[[ EXCERPTED DATA open ]]
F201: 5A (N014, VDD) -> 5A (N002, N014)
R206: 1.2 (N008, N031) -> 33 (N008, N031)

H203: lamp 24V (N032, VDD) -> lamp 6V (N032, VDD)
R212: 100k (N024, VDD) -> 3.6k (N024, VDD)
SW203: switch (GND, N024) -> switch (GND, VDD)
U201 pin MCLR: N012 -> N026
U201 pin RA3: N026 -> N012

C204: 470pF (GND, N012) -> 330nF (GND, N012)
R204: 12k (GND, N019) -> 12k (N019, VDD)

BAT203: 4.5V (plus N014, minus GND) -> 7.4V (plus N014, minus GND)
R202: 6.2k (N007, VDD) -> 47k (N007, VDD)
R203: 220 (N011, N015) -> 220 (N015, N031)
[[ EXCERPTED DATA closed ]]
ABOUT THIS EXERCISE => Lines before the one containing "R202: 6.2k (N007, VDD) -> 47k (N007, VDD)" are to be left out; that line and every line after it through the end of the data should be copied exactly.

ANSWER BOX =>
R202: 6.2k (N007, VDD) -> 47k (N007, VDD)
R203: 220 (N011, N015) -> 220 (N015, N031)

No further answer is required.